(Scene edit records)

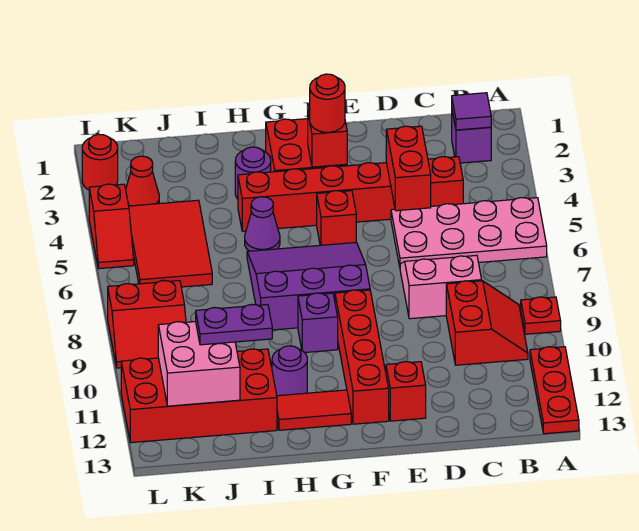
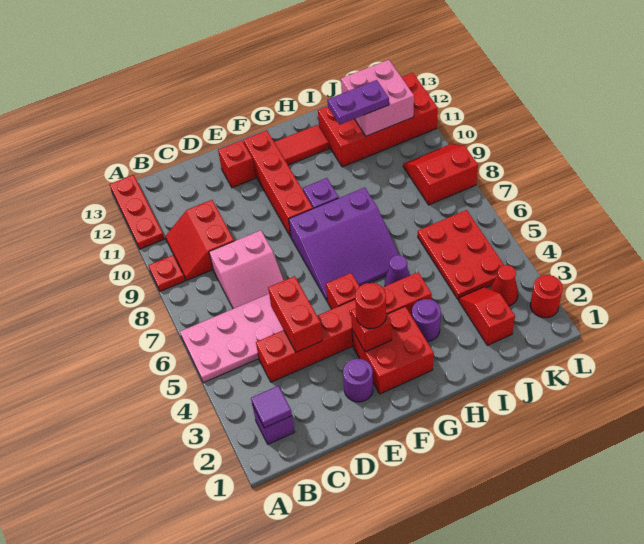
purple round brick H11 level 1 -> purple round brick E2 level 1
red tile J4:K6 level 1 -> red plate J4:K6 level 1
red slope L4:L5 level 1 top 4 -> red slope J2:J3 level 1 top 2

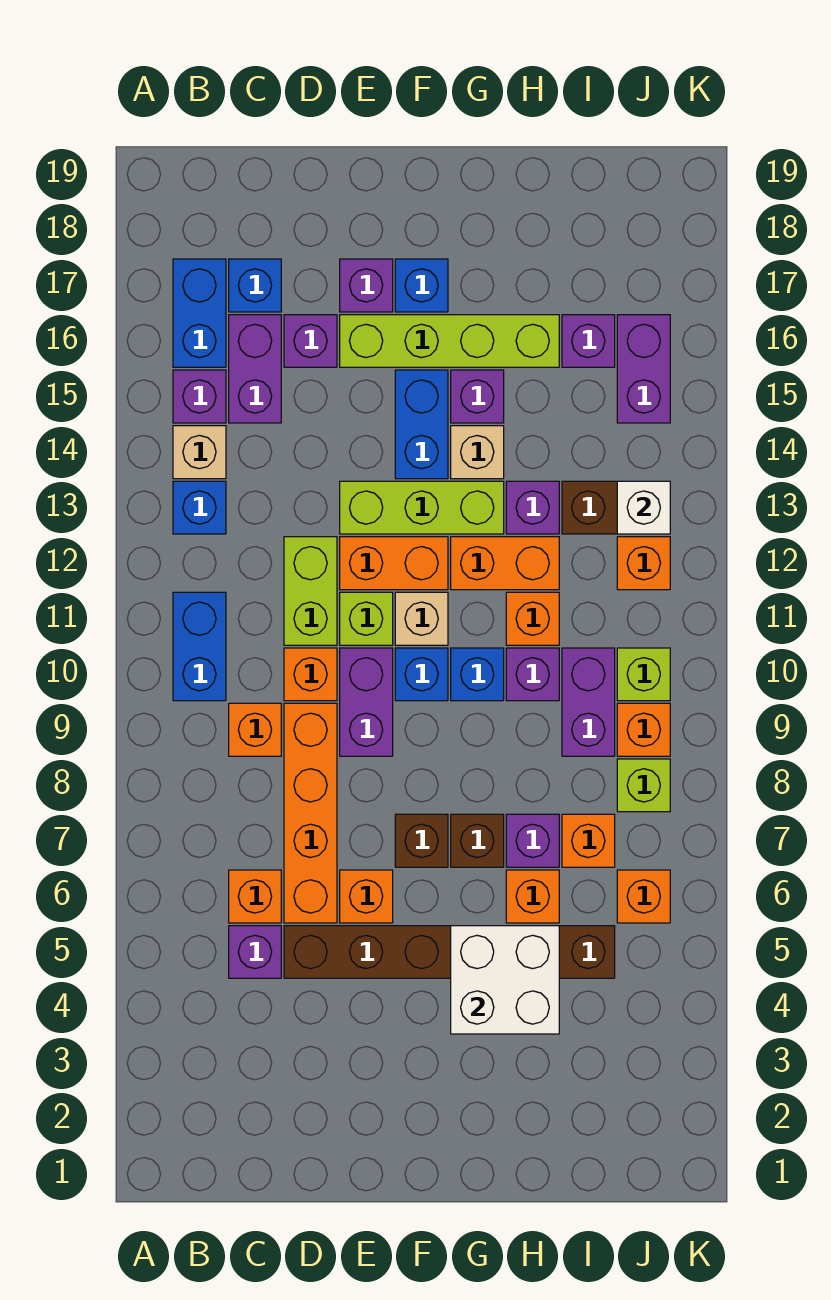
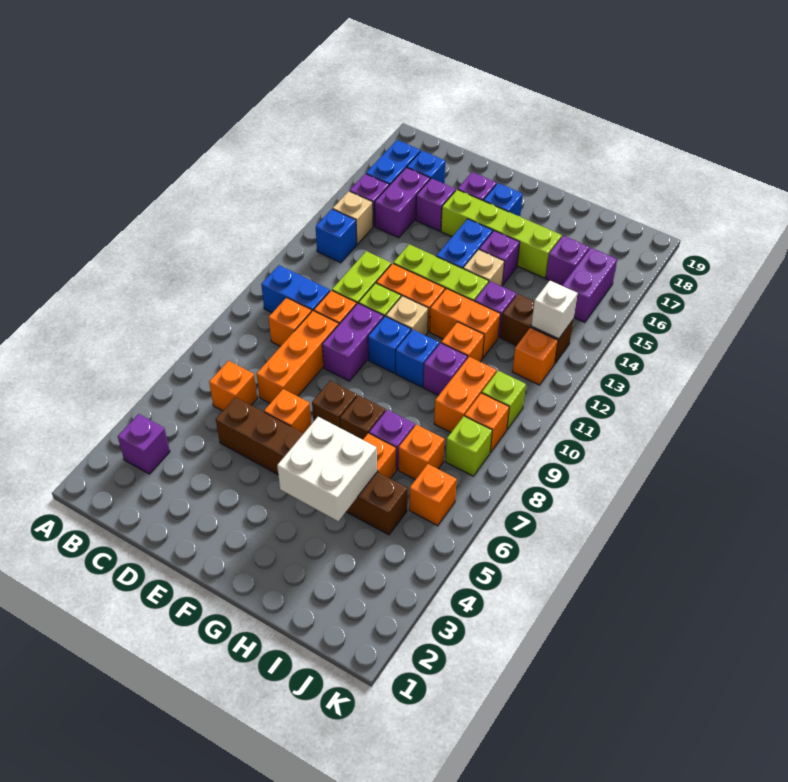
blue brick B10:B11 level 1 -> blue brick B10:C10 level 1
purple brick C5 level 1 -> purple brick B3 level 1
orange brick D6:D9 level 1 -> orange brick D7:D9 level 1
purple brick I9:I10 level 1 -> orange brick I9:I10 level 1

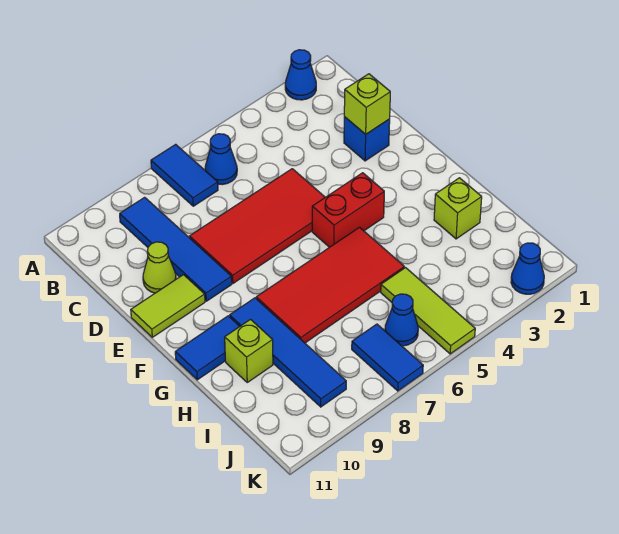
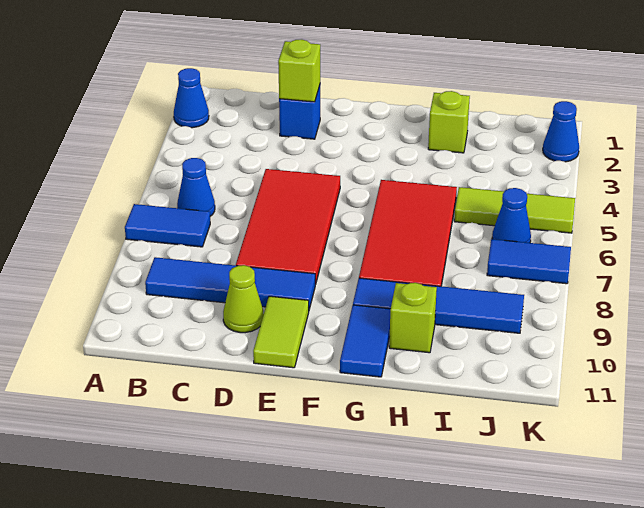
red brick F4:F5 level 1 -> none

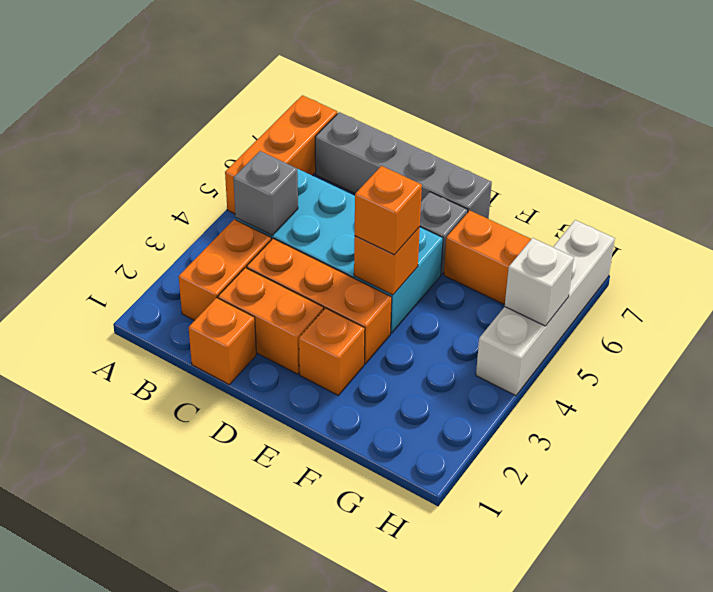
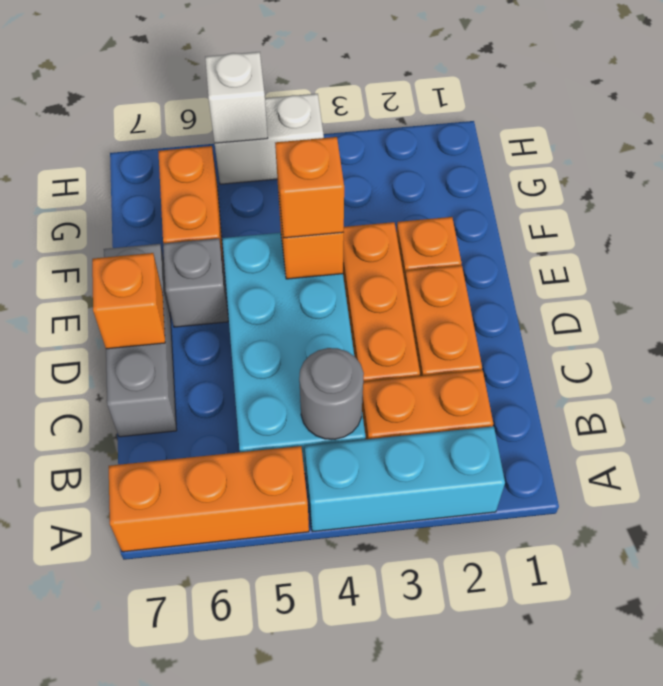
none -> cyan brick A2:A4 level 1
grey brick B4 level 2 -> grey round brick B4 level 2
grey brick B7:E7 level 1 -> grey brick C7:E7 level 1
orange brick C1 level 1 -> orange brick D7 level 2
white brick H4:H7 level 1 -> white brick H4:H5 level 1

### What the task asks
Using the entries above, write out exactly the lines from the one with "red slope L4:L5" through the one with "none -> cyan brick A2:A4 level 1", ends included. Leave out any pictures.

### Answer to the exercise
red slope L4:L5 level 1 top 4 -> red slope J2:J3 level 1 top 2

blue brick B10:B11 level 1 -> blue brick B10:C10 level 1
purple brick C5 level 1 -> purple brick B3 level 1
orange brick D6:D9 level 1 -> orange brick D7:D9 level 1
purple brick I9:I10 level 1 -> orange brick I9:I10 level 1

red brick F4:F5 level 1 -> none

none -> cyan brick A2:A4 level 1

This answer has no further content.